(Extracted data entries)
------------------------------------------------------------
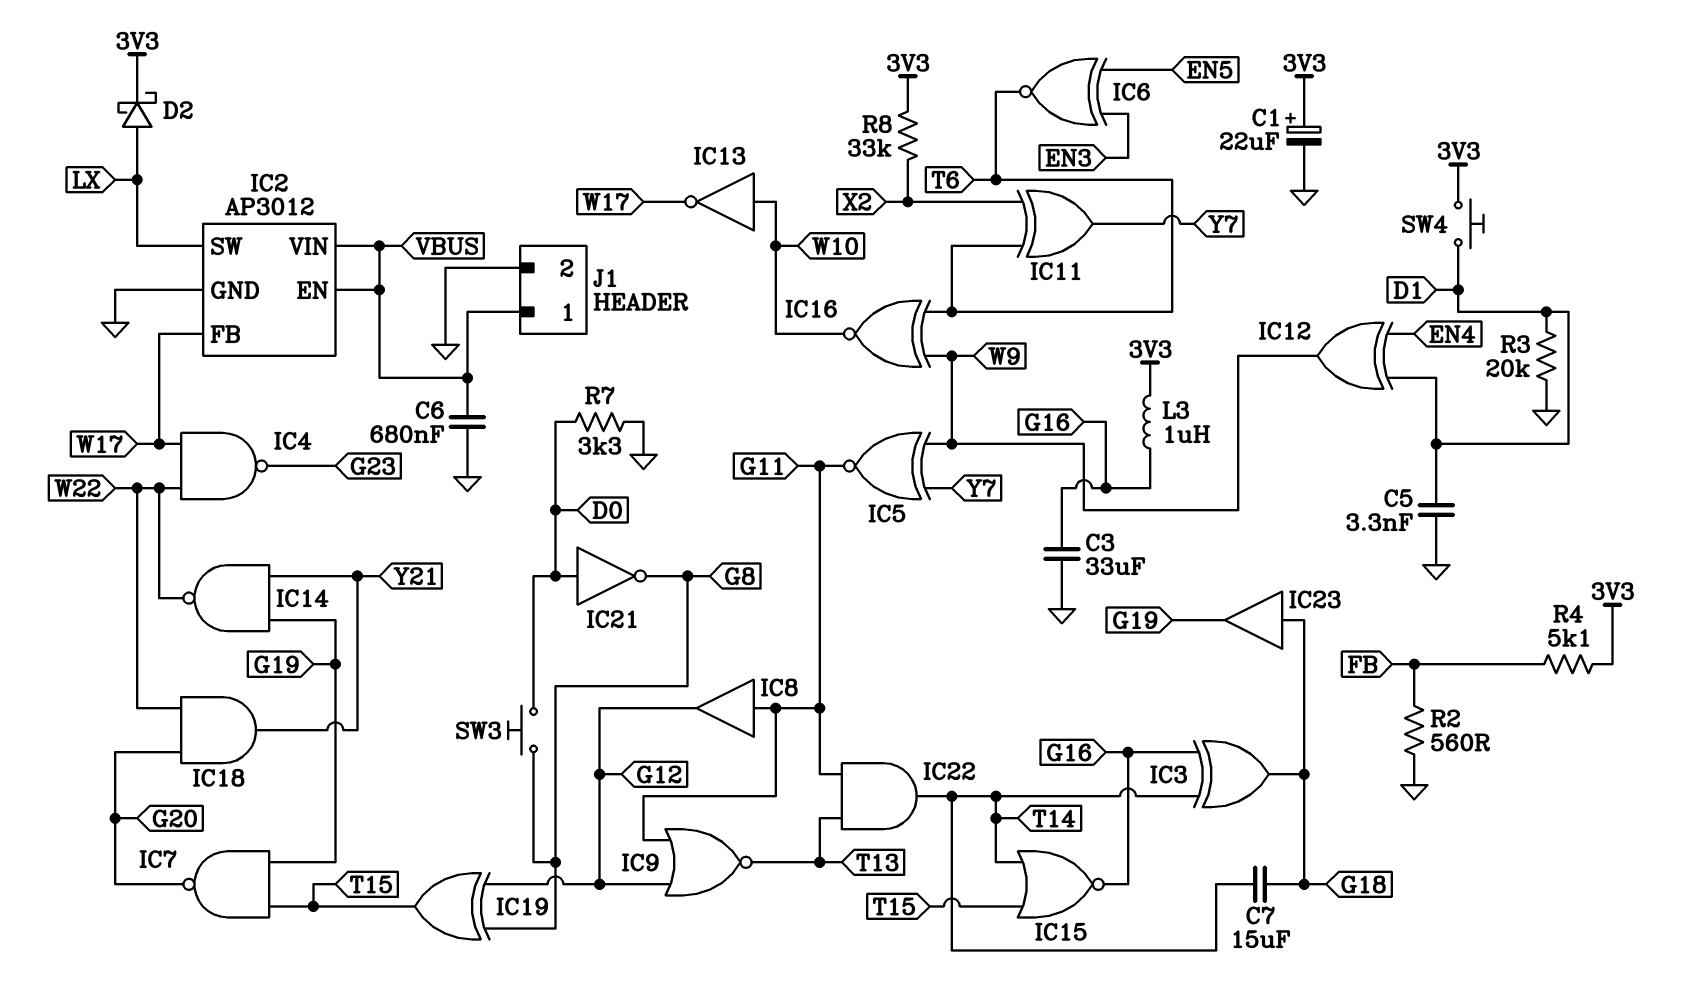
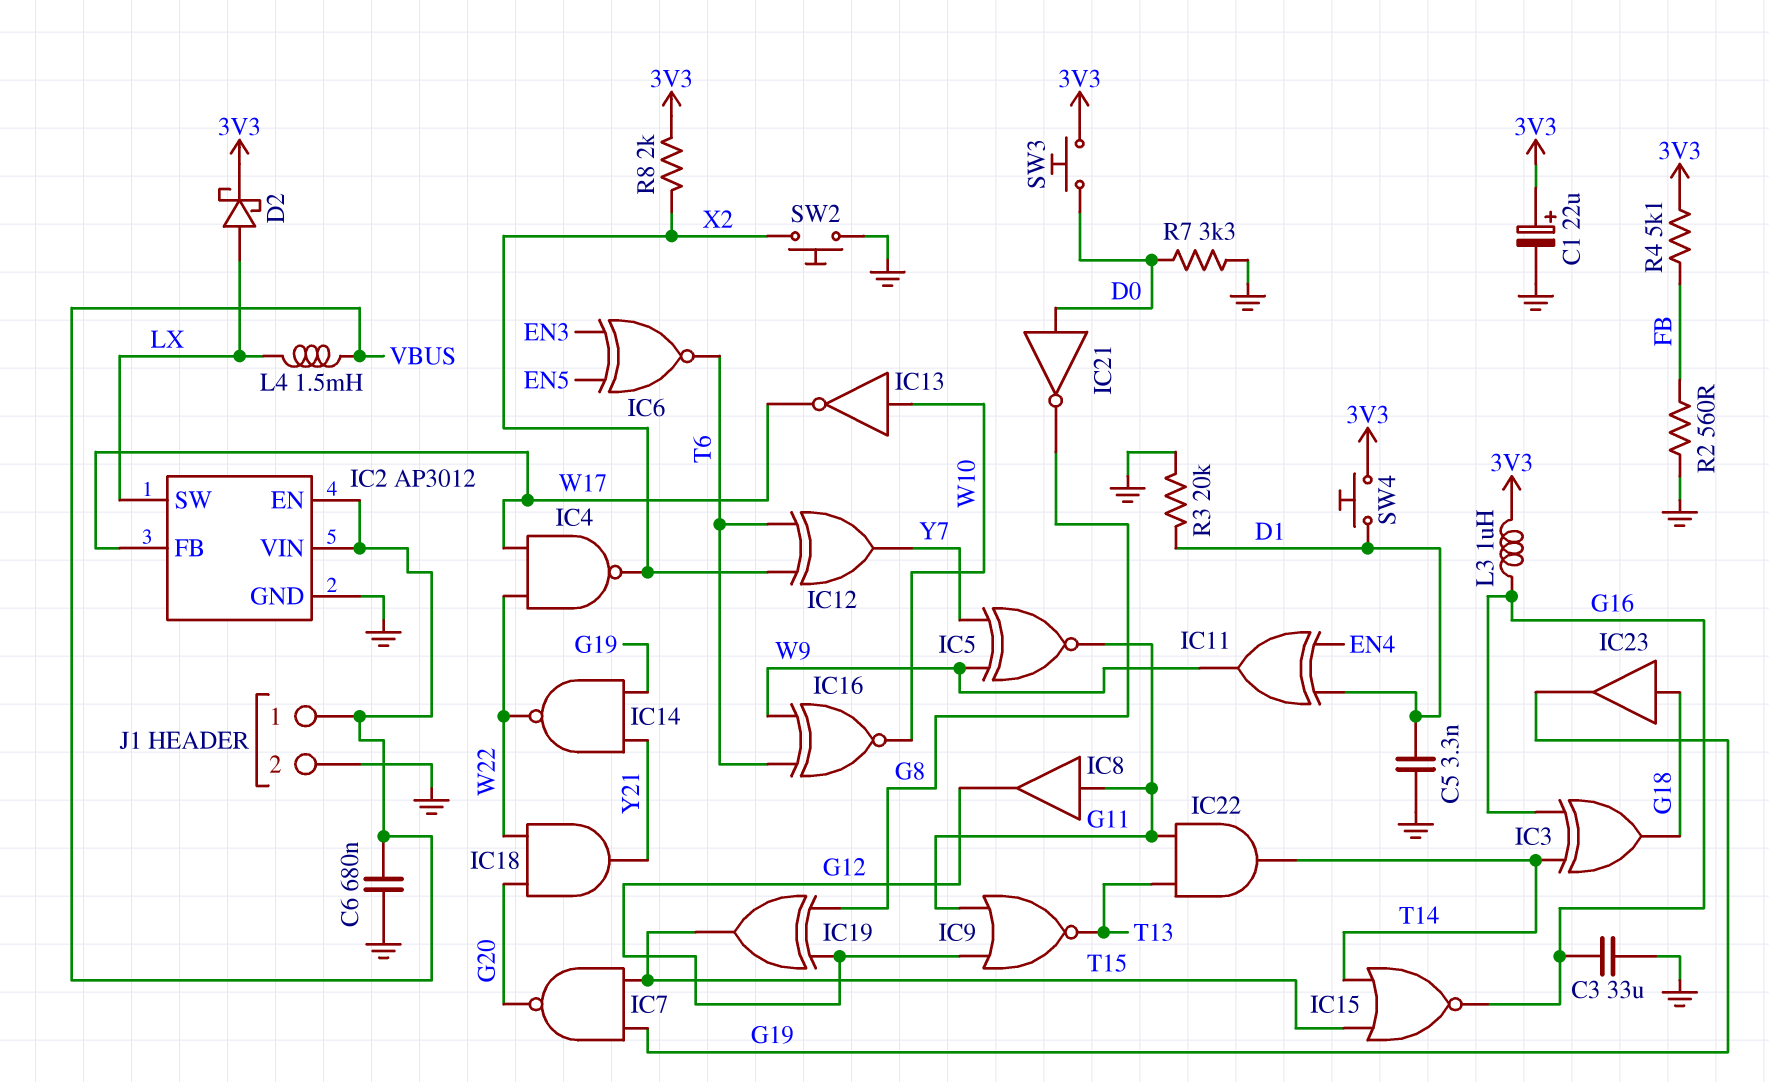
C7: 15uF (G18, T14) -> none
IC4: NAND (in W17, in W22, out G23) -> NAND (in W17, in W22, out X2)
IC11: XOR (in T6, in X2, out Y7) -> XOR (in D1, in EN4, out W9)
IC12: XOR (in D1, in EN4, out W9) -> XOR (in T6, in X2, out Y7)
L4: none -> 1.5mH (LX, VBUS)
R8: 33k (3V3, X2) -> 2k (3V3, X2)
SW2: none -> button (GND, X2)
SW3: button (D0, G8) -> button (3V3, D0)

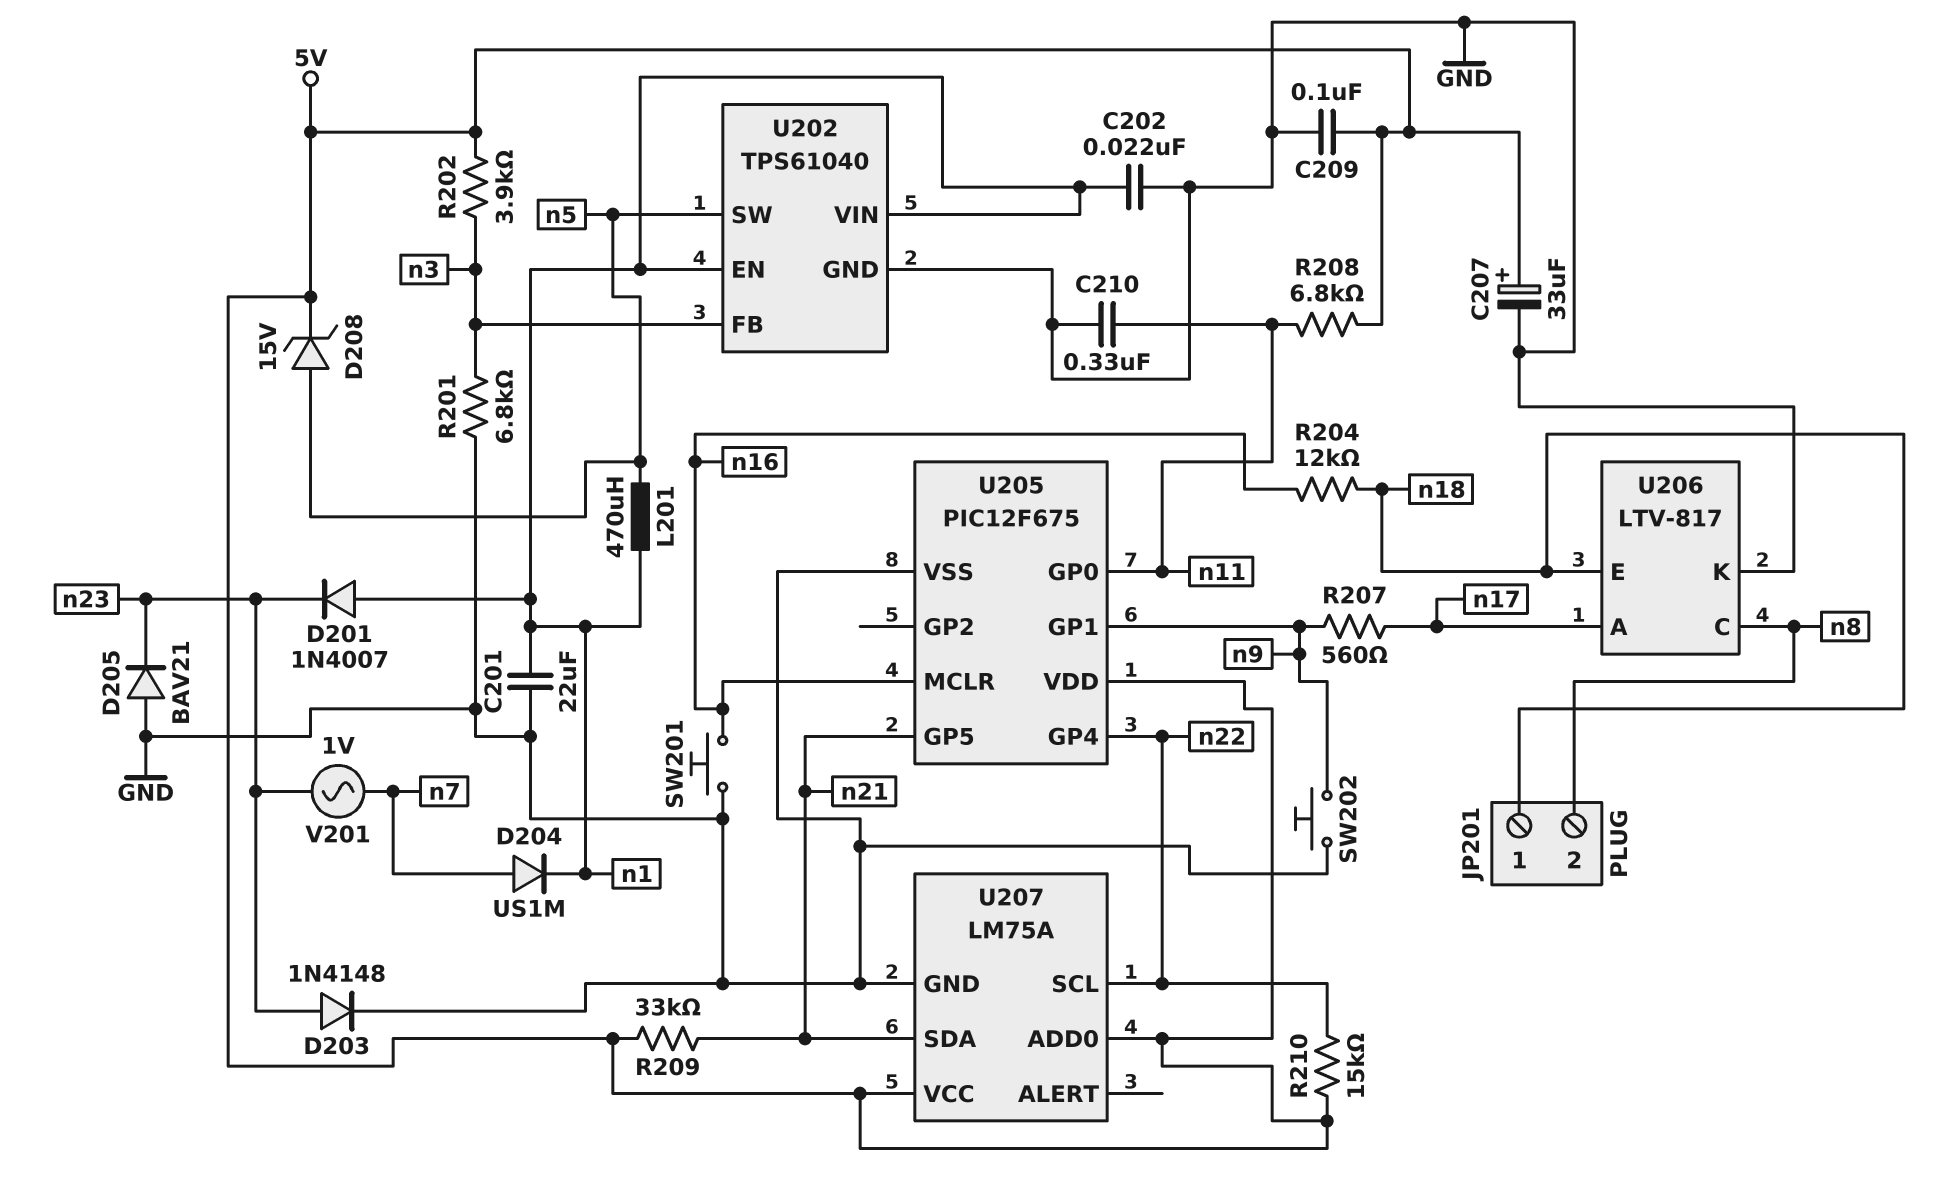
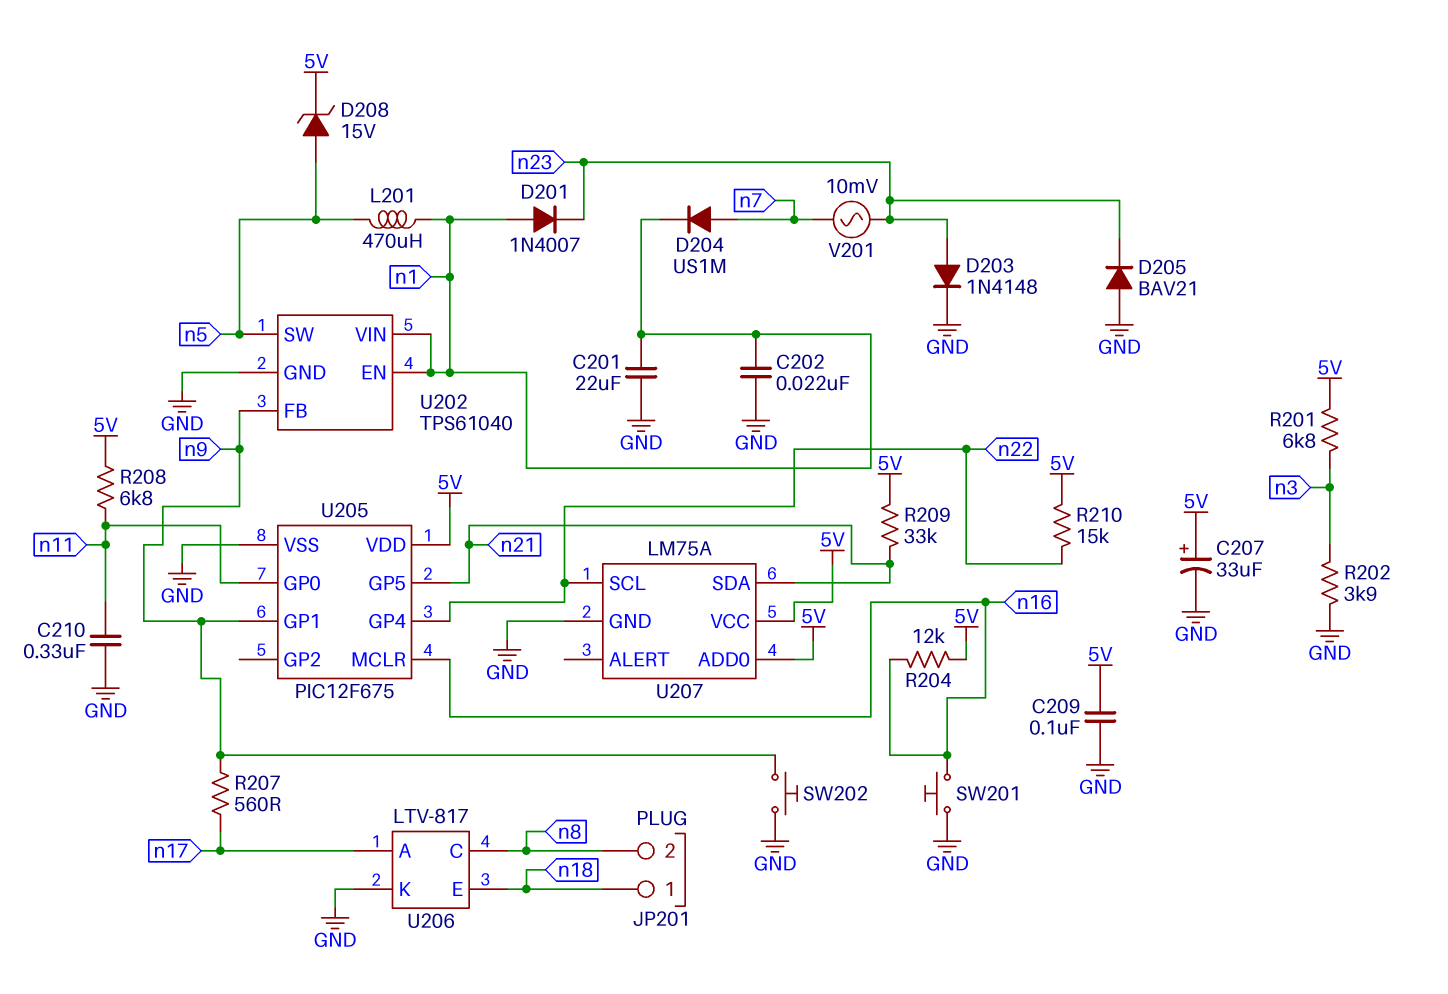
R201: 6.8k (GND, n3) -> 6.8k (5V, n3)
R202: 3.9k (5V, n3) -> 3.9k (GND, n3)
R204: 12k (n16, n18) -> 12k (5V, n16)
U202 pin FB: n3 -> n9
V201: AC 1V (n7, n23) -> AC 10mV (n7, n23)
------------------------------------------------------------
▶ [Brief] An exact copy is needed of the lines from the one containing "R201: 6.8k (GND, n3) -> 6.8k (5V, n3)" through the end of the records.

▶ [Reply]
R201: 6.8k (GND, n3) -> 6.8k (5V, n3)
R202: 3.9k (5V, n3) -> 3.9k (GND, n3)
R204: 12k (n16, n18) -> 12k (5V, n16)
U202 pin FB: n3 -> n9
V201: AC 1V (n7, n23) -> AC 10mV (n7, n23)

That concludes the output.